Every line with the word "none" in it should be extracted from the data that follows.

===== Recorded information =====

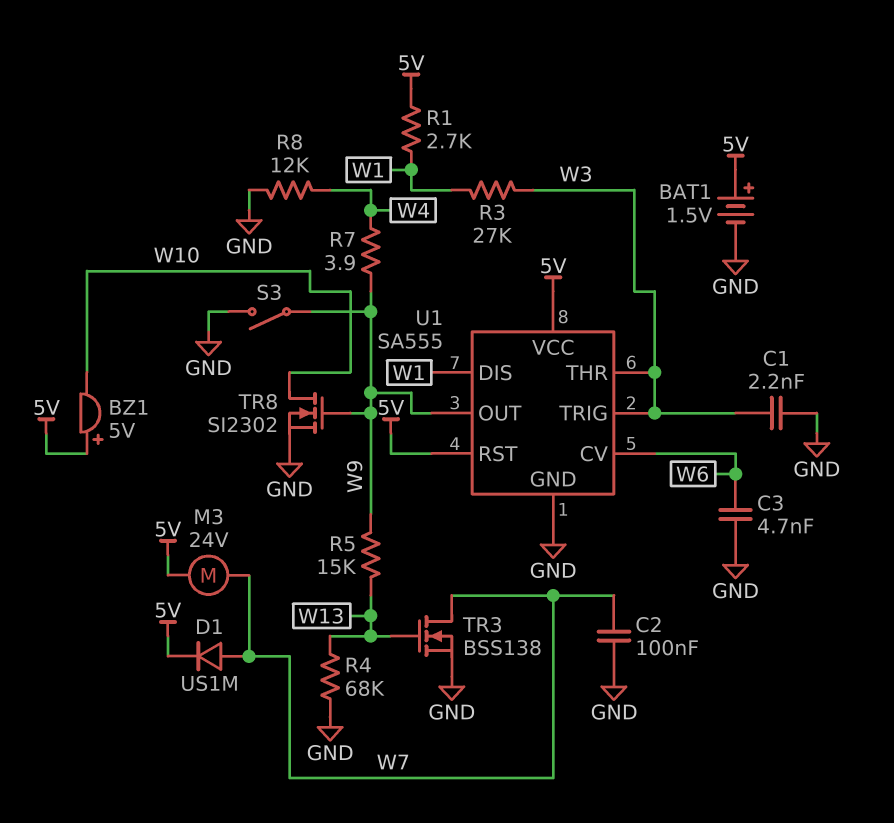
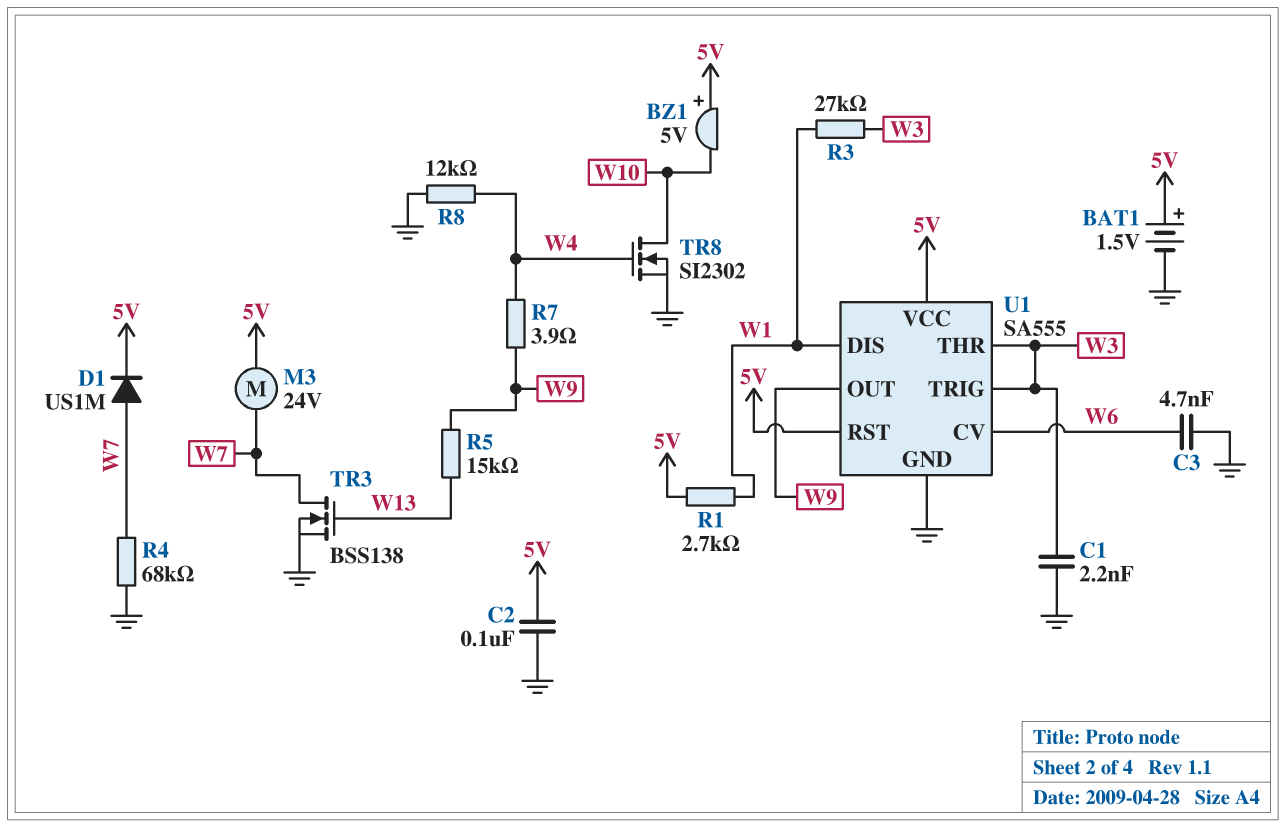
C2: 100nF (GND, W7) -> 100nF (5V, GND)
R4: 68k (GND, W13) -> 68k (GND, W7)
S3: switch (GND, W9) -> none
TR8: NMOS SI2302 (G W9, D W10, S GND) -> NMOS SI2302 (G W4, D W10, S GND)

=====
===== Recorded information =====

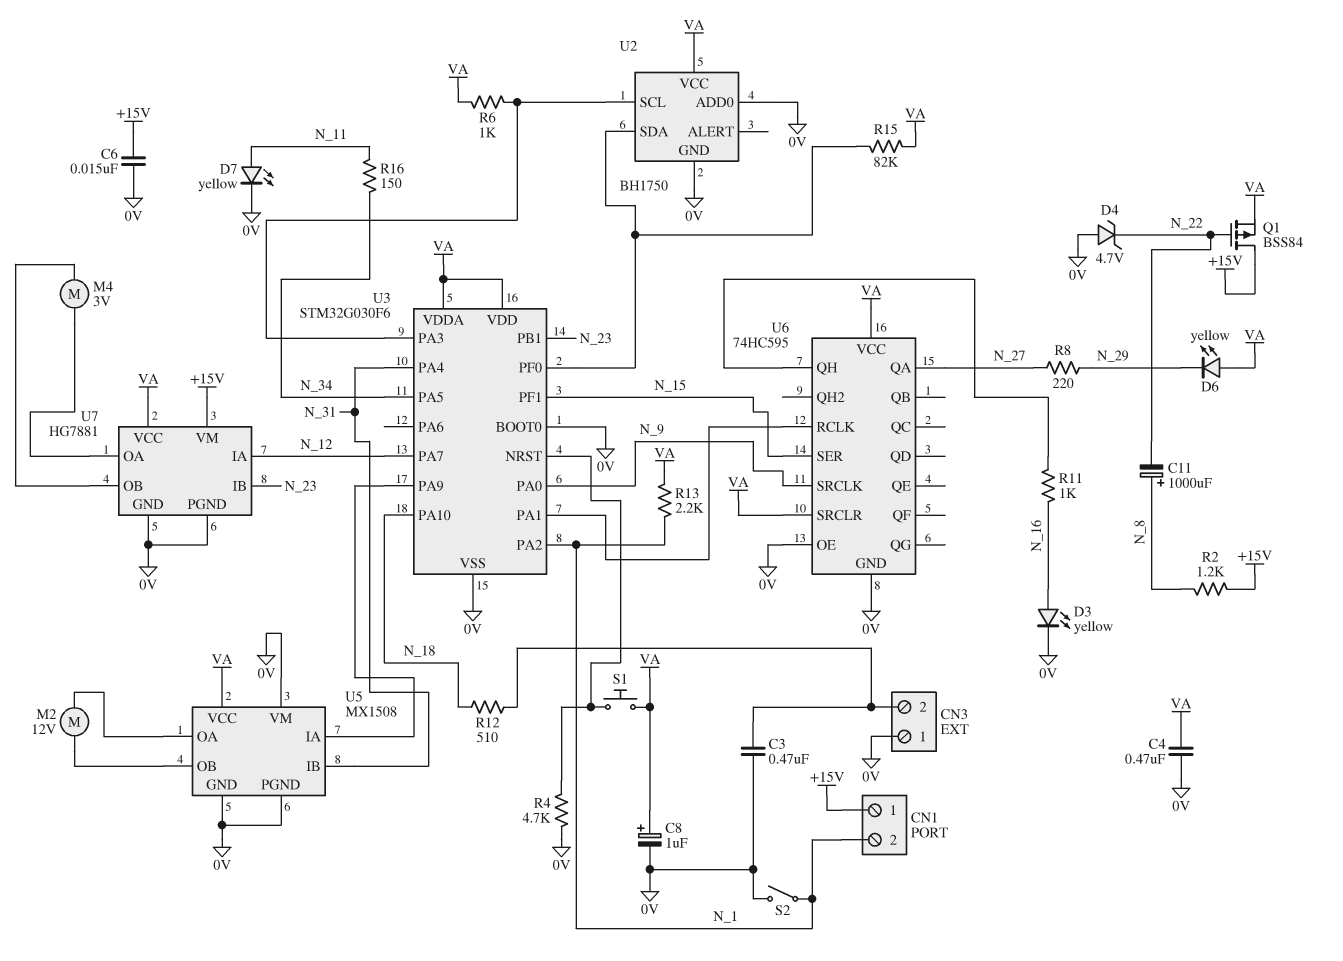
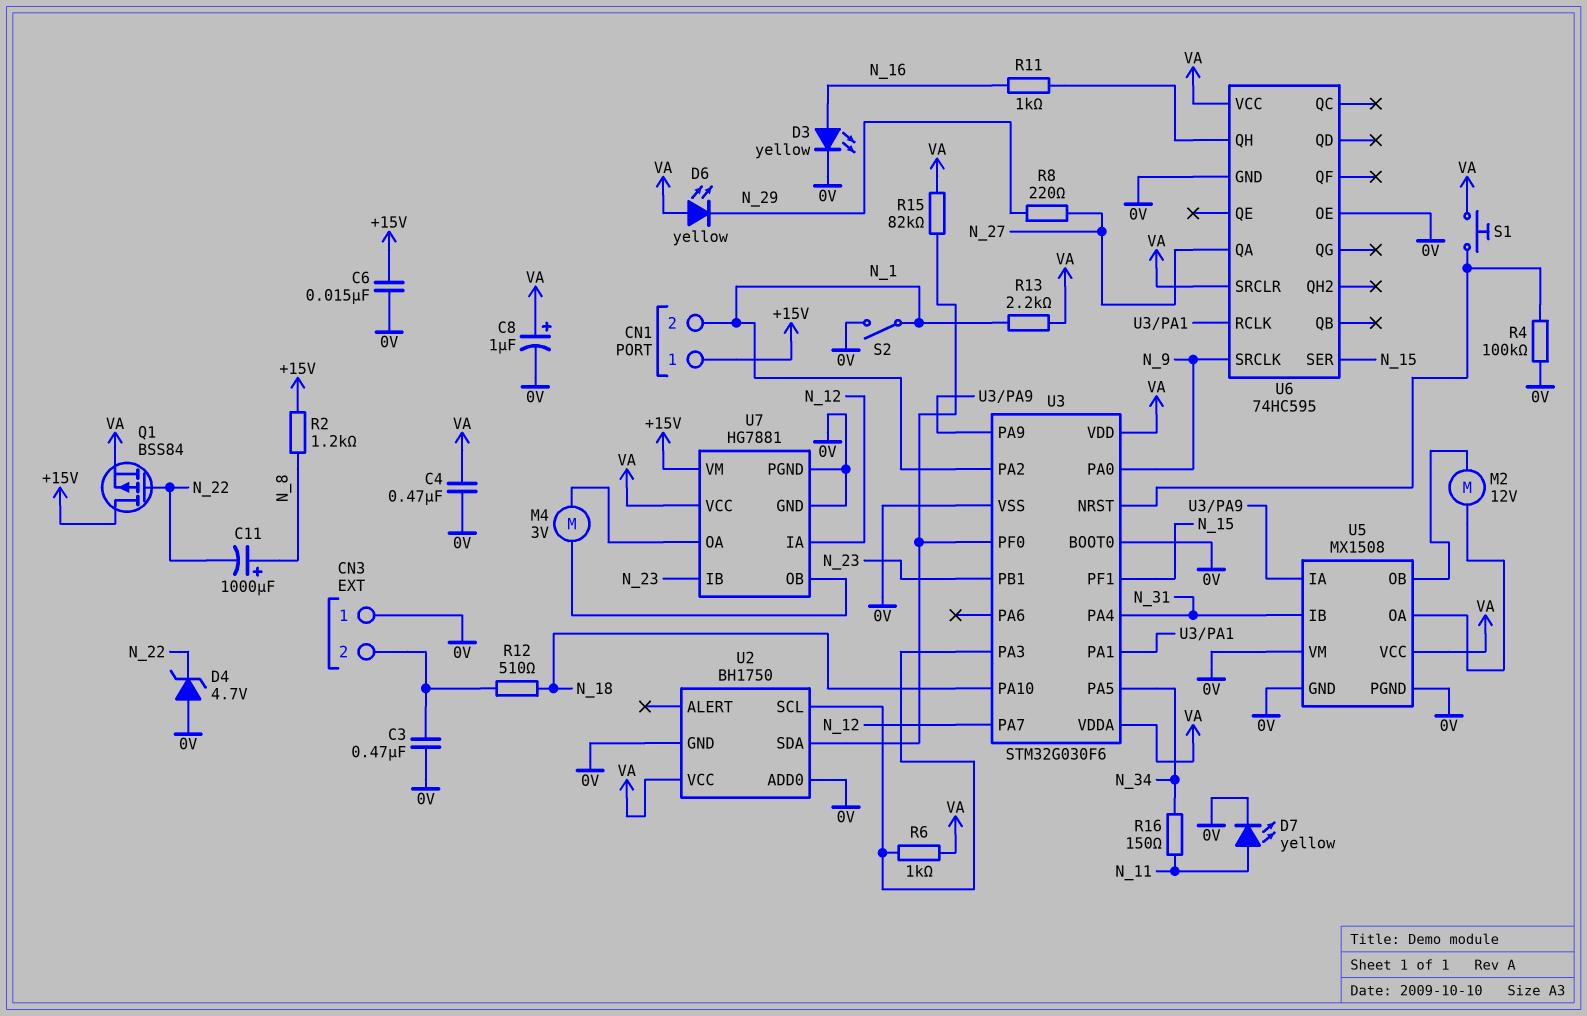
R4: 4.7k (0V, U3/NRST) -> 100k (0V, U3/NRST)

=====
===== Recorded information =====

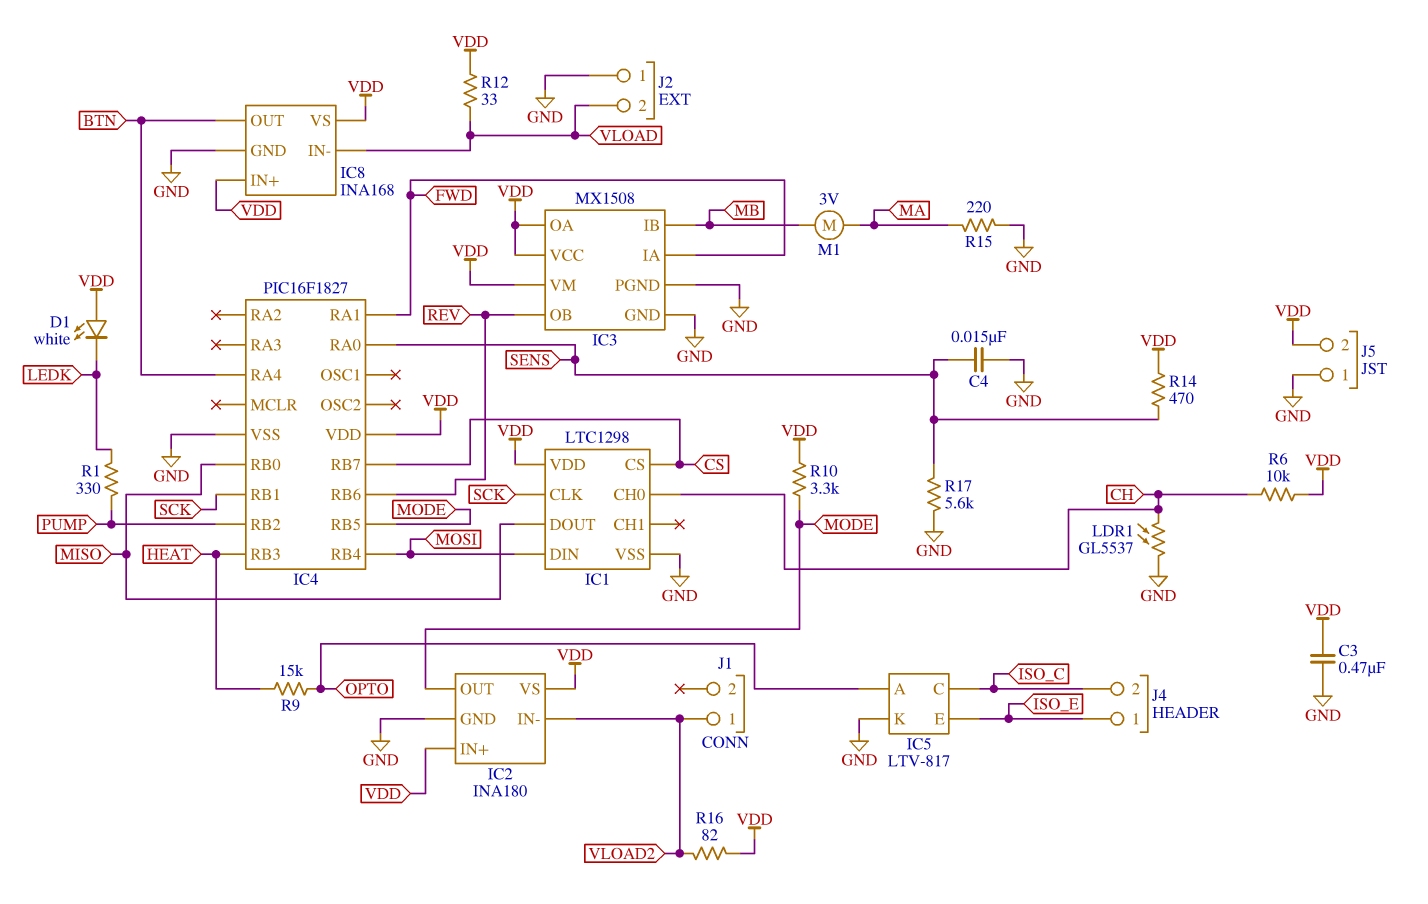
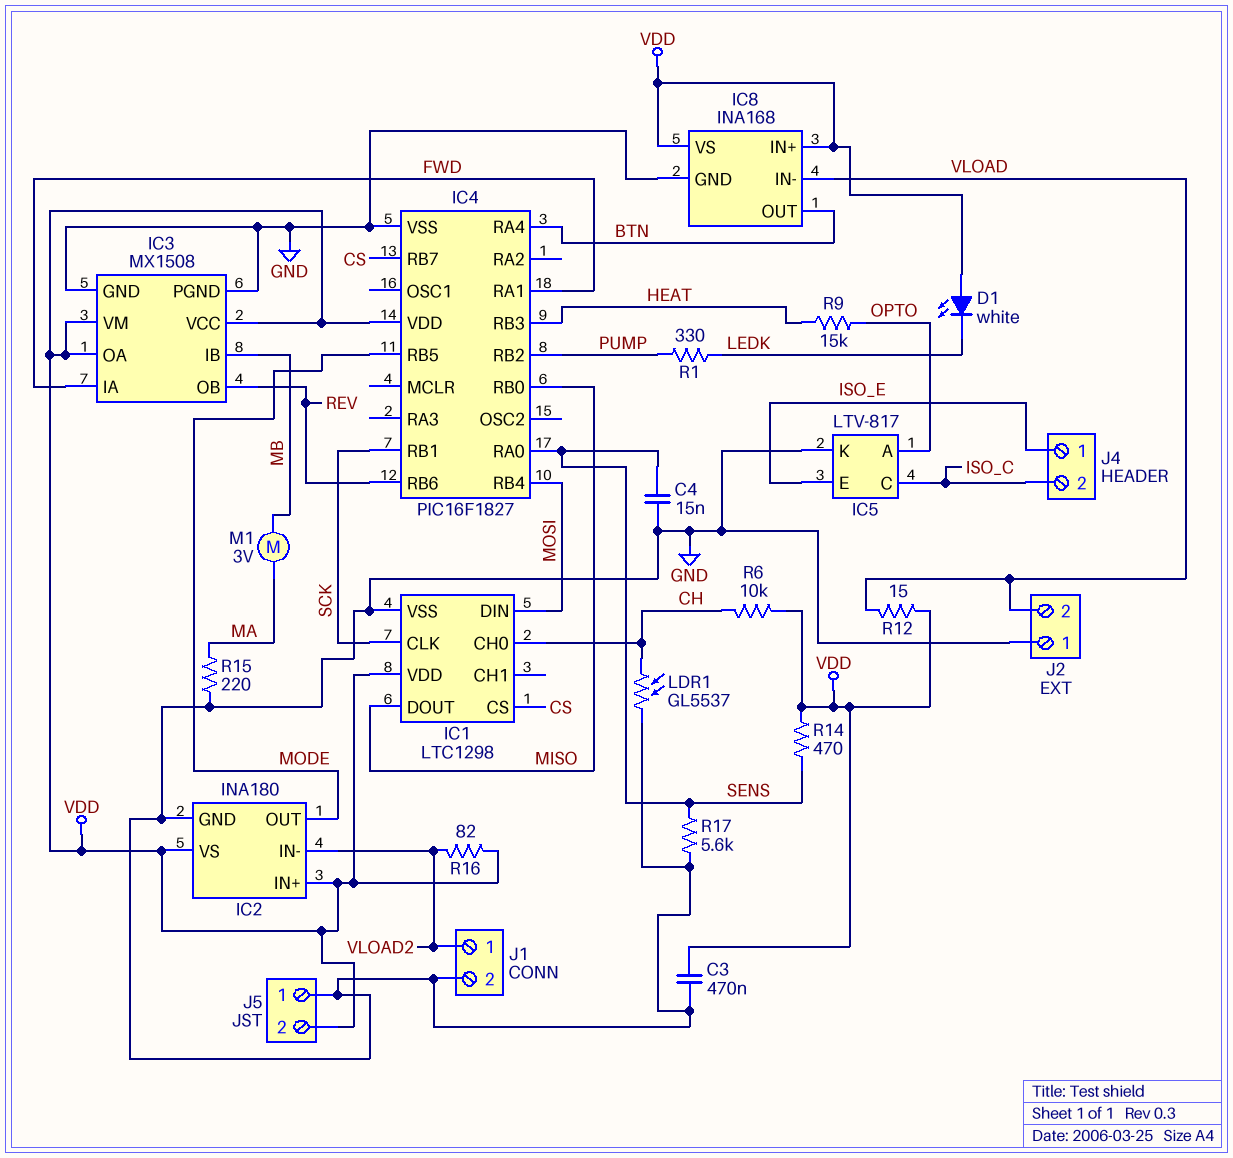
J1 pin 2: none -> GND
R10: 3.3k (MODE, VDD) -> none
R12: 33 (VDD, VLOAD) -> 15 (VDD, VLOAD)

=====

Result below:
S3: switch (GND, W9) -> none
J1 pin 2: none -> GND
R10: 3.3k (MODE, VDD) -> none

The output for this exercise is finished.